§ Yapılacak iş: Aşağıdaki satırları, "Question: How did" ifadesini içeren satırdan başlayıp "This screenshot has height=640, width=480." ifadesini içeren satırla bitirerek, her satır için bir dize olacak şekilde JSON listesi olarak verin. İki uçtaki satırları da dahil edin, boş satırları atlayın.
─── Verilen veriler
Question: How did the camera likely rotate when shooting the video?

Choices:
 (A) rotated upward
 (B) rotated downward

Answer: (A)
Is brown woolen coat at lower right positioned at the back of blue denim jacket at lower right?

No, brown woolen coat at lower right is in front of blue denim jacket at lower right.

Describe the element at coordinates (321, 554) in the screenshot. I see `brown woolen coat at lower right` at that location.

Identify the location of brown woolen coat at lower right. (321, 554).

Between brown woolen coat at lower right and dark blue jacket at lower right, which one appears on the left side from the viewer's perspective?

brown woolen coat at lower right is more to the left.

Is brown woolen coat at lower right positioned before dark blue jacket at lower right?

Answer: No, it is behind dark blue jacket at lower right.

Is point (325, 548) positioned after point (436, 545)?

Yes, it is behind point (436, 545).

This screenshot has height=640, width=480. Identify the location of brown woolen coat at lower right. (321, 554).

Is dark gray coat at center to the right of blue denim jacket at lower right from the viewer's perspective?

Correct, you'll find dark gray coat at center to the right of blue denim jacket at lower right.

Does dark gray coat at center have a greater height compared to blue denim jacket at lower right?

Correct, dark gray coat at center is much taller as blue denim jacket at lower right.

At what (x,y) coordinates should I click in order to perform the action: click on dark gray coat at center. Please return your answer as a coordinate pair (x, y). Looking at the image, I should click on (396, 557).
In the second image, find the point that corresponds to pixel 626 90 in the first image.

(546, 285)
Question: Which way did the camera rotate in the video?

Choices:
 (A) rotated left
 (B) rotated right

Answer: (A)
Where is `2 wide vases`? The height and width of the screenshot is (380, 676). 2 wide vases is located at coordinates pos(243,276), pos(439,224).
──────
─── Verilen veriler
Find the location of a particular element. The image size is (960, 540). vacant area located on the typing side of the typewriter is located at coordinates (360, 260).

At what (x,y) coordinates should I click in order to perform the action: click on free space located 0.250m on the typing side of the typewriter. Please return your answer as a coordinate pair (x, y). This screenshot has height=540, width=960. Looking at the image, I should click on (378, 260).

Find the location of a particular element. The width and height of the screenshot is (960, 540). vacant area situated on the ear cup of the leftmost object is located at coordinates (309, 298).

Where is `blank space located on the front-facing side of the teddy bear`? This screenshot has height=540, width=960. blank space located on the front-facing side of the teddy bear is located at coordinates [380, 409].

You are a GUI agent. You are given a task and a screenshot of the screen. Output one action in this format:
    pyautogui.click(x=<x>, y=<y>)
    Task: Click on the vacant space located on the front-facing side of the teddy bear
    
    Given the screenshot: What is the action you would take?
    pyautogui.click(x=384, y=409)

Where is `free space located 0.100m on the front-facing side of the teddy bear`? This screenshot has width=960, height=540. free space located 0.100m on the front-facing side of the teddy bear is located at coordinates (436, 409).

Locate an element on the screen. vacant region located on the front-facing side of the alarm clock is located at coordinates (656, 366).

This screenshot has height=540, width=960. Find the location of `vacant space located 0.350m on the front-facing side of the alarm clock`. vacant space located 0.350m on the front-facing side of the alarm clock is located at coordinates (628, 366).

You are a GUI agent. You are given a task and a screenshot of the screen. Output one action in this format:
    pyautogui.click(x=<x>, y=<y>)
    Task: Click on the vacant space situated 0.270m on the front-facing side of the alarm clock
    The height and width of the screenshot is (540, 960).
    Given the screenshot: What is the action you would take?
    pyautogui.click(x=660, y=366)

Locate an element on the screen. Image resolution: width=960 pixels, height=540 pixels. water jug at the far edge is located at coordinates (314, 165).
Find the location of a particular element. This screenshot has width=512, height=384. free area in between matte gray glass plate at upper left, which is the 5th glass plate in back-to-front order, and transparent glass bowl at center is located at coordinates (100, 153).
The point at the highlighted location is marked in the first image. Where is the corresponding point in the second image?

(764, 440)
──────
§ Alıştırma sonucu:
[
  "Question: How did the camera likely rotate when shooting the video?",
  "Choices:",
  " (A) rotated upward",
  " (B) rotated downward",
  "Answer: (A)",
  "Is brown woolen coat at lower right positioned at the back of blue denim jacket at lower right?",
  "No, brown woolen coat at lower right is in front of blue denim jacket at lower right.",
  "Describe the element at coordinates (321, 554) in the screenshot. I see `brown woolen coat at lower right` at that location.",
  "Identify the location of brown woolen coat at lower right. (321, 554).",
  "Between brown woolen coat at lower right and dark blue jacket at lower right, which one appears on the left side from the viewer's perspective?",
  "brown woolen coat at lower right is more to the left.",
  "Is brown woolen coat at lower right positioned before dark blue jacket at lower right?",
  "Answer: No, it is behind dark blue jacket at lower right.",
  "Is point (325, 548) positioned after point (436, 545)?",
  "Yes, it is behind point (436, 545).",
  "This screenshot has height=640, width=480. Identify the location of brown woolen coat at lower right. (321, 554)."
]